◆ DATA EXCERPTS ◆
· · · · · · ·
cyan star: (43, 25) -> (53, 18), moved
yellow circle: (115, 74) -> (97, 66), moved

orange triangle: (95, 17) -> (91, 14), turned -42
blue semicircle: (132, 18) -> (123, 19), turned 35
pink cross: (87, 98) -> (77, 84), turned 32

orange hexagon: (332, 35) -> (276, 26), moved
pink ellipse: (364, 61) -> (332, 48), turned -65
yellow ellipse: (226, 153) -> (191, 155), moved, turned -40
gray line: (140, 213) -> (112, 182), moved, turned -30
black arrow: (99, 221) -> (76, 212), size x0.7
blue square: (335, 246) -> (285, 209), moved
· · · · · · ·
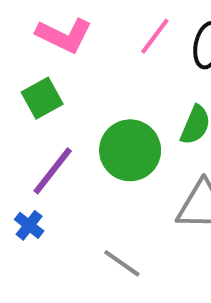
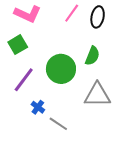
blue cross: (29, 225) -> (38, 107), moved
· · · · · · ·
◆ DIRECTIONS FOR THIS TASK ◆
Set down, from the entries above, exactly the lines from the one with "cyan star: (43, 25) -> (53, 18), moved" up to and including the one with "blue square: (335, 246) -> (285, 209), moved", and no other lines.

◆ FINISHED EXERCISE ◆
cyan star: (43, 25) -> (53, 18), moved
yellow circle: (115, 74) -> (97, 66), moved

orange triangle: (95, 17) -> (91, 14), turned -42
blue semicircle: (132, 18) -> (123, 19), turned 35
pink cross: (87, 98) -> (77, 84), turned 32

orange hexagon: (332, 35) -> (276, 26), moved
pink ellipse: (364, 61) -> (332, 48), turned -65
yellow ellipse: (226, 153) -> (191, 155), moved, turned -40
gray line: (140, 213) -> (112, 182), moved, turned -30
black arrow: (99, 221) -> (76, 212), size x0.7
blue square: (335, 246) -> (285, 209), moved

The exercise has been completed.